WHAT IS NEEDED ::
Each line below is to be copied exactly; images do not go into the copy.

** DATA PROVIDED follows **

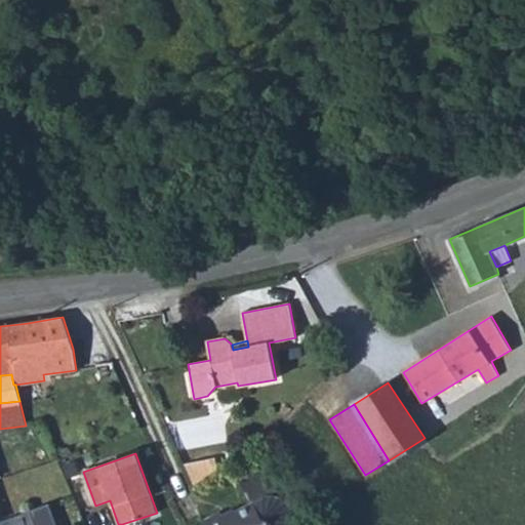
[(205,521),(207,524),(289,524),(292,518),(291,510),(287,502),(281,497),(273,495),(266,496),(253,502),(225,518),(221,513),(205,521)]
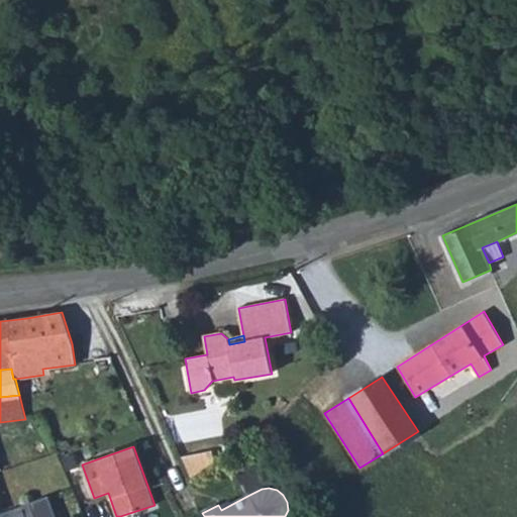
[(55,516),(47,496),(28,503),(33,516),(32,516),(55,516)]
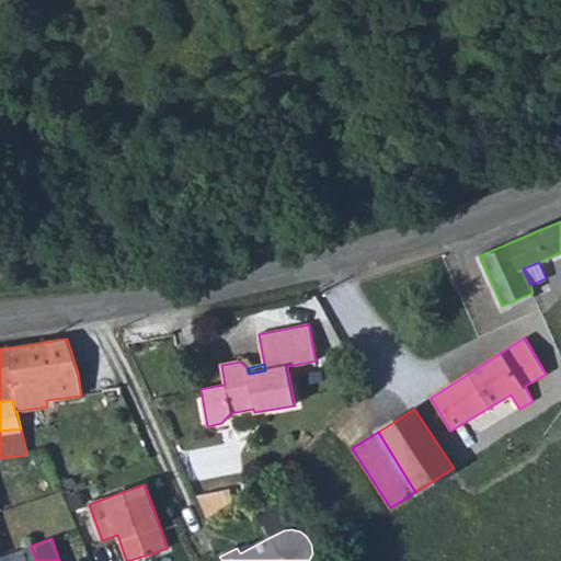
All buildings are outlined.
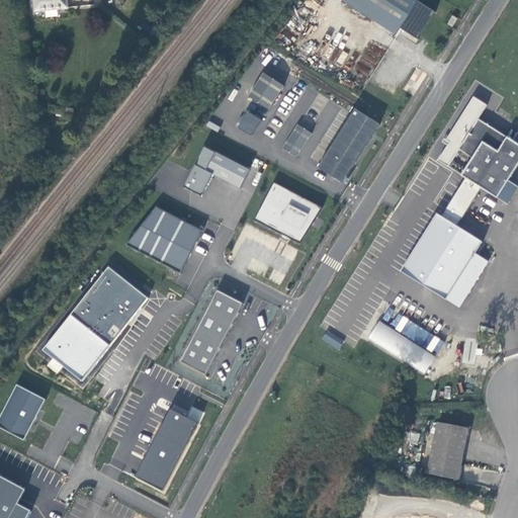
[(69,3),(68,0),(37,0),(39,9),(69,3)]
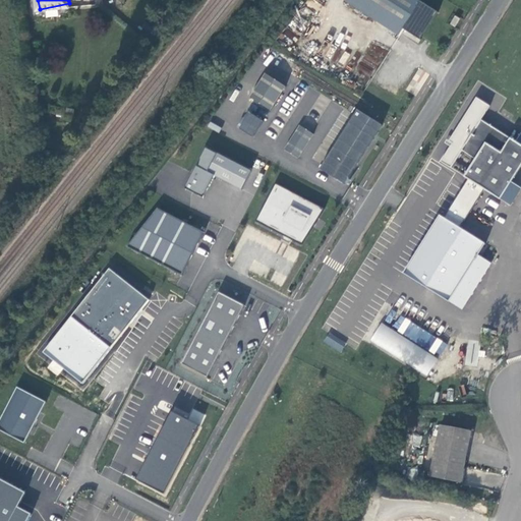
[(398,37),(402,30),(355,0),(344,0),(343,2),(398,37)]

** End of DATA PROVIDED **

TASK ANSWER ::
[(205,521),(207,524),(289,524),(292,518),(291,510),(287,502),(281,497),(273,495),(266,496),(253,502),(225,518),(221,513),(205,521)]
[(55,516),(47,496),(28,503),(33,516),(32,516),(55,516)]
All buildings are outlined.
[(69,3),(68,0),(37,0),(39,9),(69,3)]
[(398,37),(402,30),(355,0),(344,0),(343,2),(398,37)]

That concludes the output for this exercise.